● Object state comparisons

# # # # #

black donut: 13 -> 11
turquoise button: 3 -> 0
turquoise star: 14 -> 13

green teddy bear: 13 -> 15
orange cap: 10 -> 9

# # # # #

● PROBLEM
Check each line above for the word "turquoise" and say how many have it, with nothing else.

● SOLUTION TO THE PROBLEM
2